AVAILABLE DATA:
====================

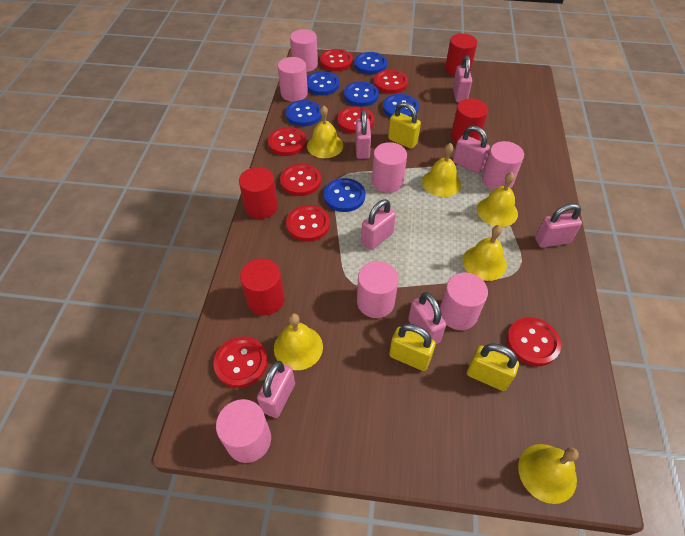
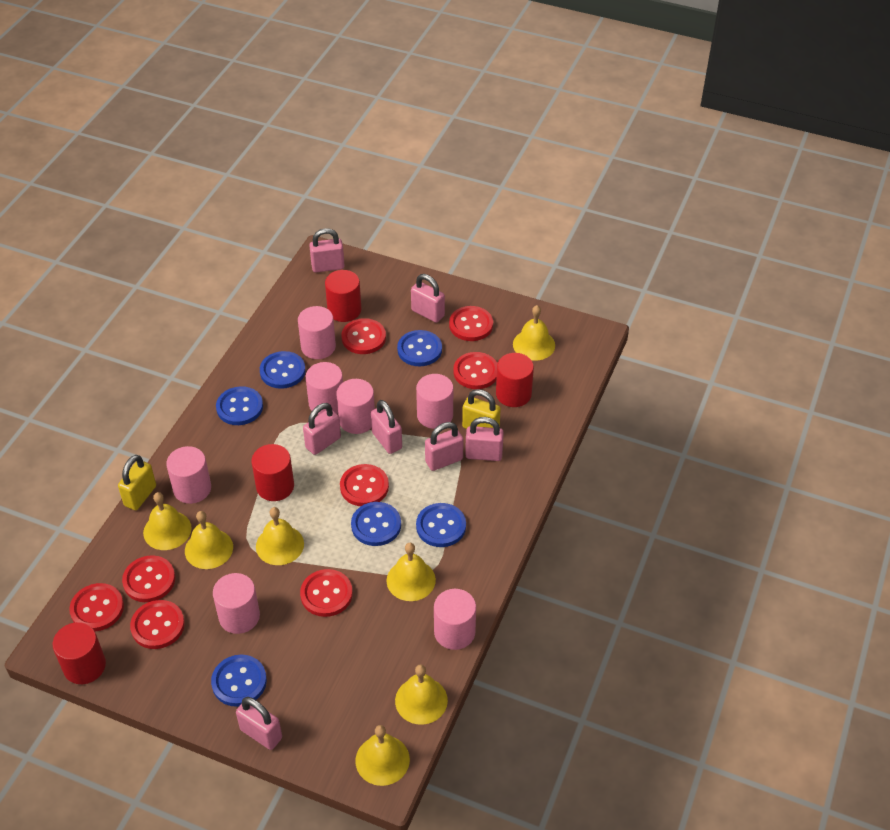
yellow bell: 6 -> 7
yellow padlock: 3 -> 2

====================

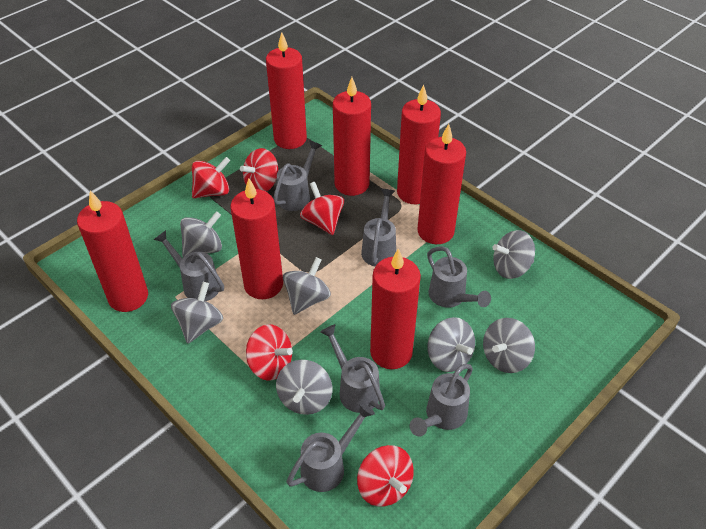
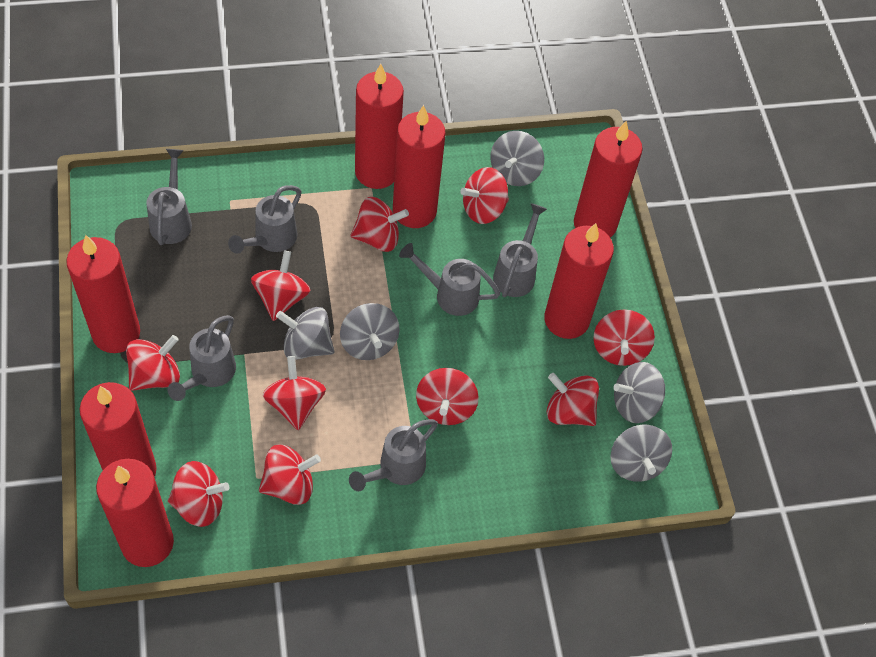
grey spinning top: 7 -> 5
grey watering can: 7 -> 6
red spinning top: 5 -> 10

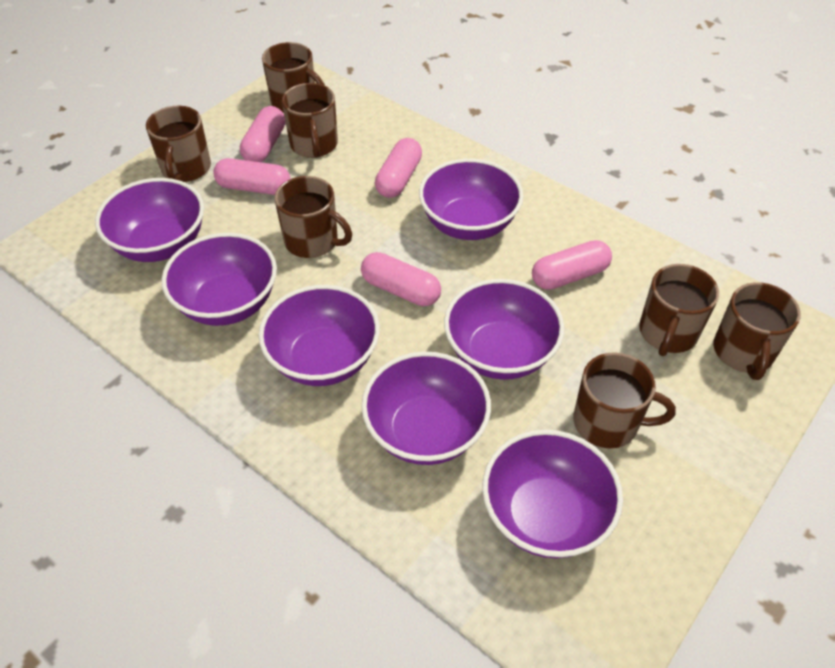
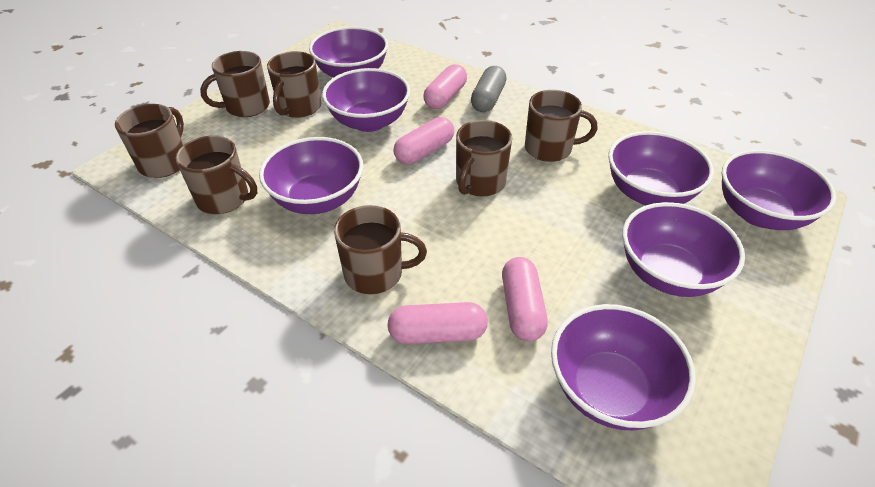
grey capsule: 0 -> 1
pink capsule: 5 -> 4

====================

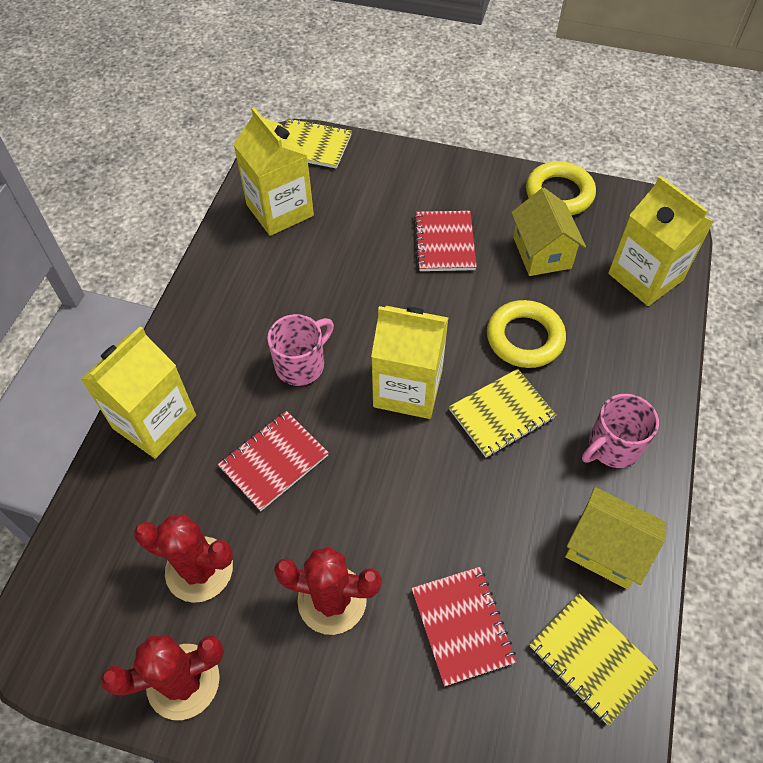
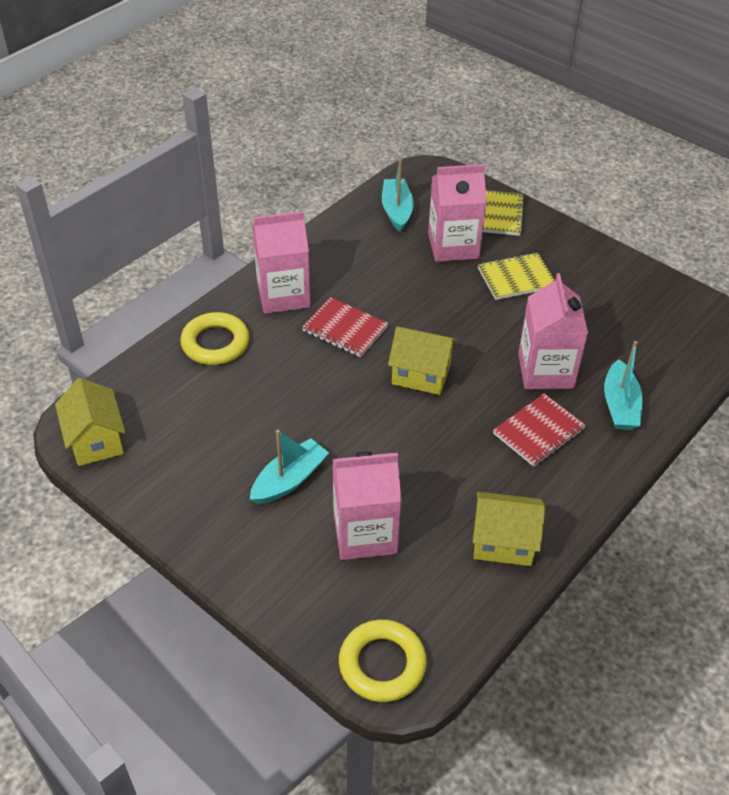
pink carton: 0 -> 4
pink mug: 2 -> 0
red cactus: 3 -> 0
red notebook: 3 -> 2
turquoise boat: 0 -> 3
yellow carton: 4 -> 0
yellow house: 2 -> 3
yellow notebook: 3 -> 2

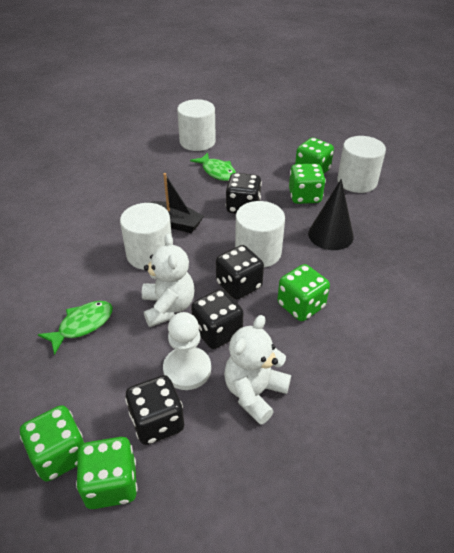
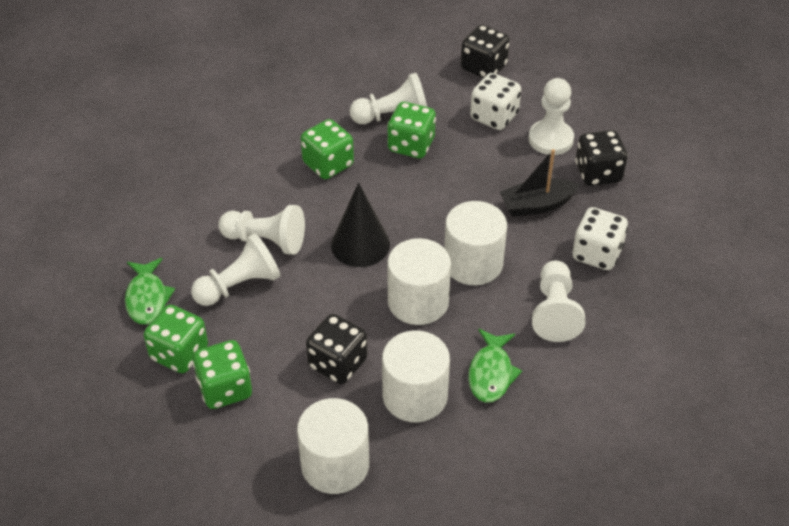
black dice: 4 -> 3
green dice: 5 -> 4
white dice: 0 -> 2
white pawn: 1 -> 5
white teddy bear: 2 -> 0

====================

PROMPT: For the entries above, print exactly the lines between the one with "turquoise boat: 0 -> 3" and the one with "white teddy bear: 2 -> 0", inclusive, with no pictures.

WRITTEN SOLUTION:
turquoise boat: 0 -> 3
yellow carton: 4 -> 0
yellow house: 2 -> 3
yellow notebook: 3 -> 2

black dice: 4 -> 3
green dice: 5 -> 4
white dice: 0 -> 2
white pawn: 1 -> 5
white teddy bear: 2 -> 0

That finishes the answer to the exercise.